▶ Task statement
Exclude all pictures from your copy of the data below, which should otherwise match exactly.
== Material provided
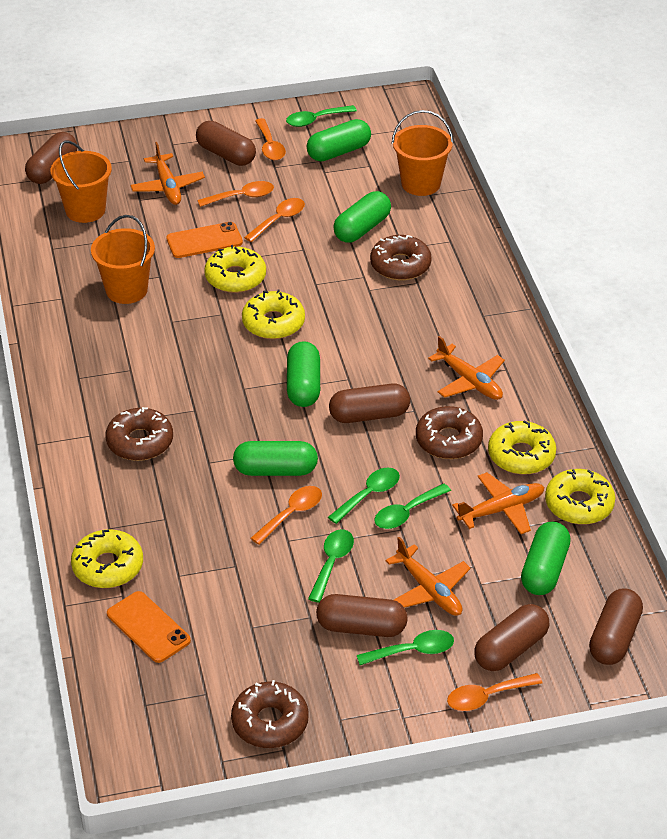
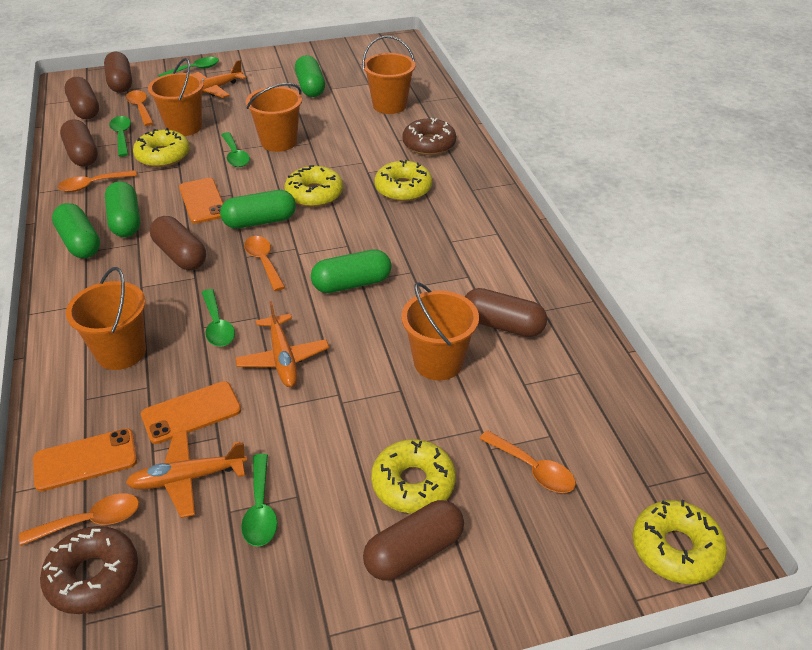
brown donut: 4 -> 2
orange bucket: 3 -> 5
orange phone: 2 -> 3
orange plane: 4 -> 3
====
▶ Exercise output
brown donut: 4 -> 2
orange bucket: 3 -> 5
orange phone: 2 -> 3
orange plane: 4 -> 3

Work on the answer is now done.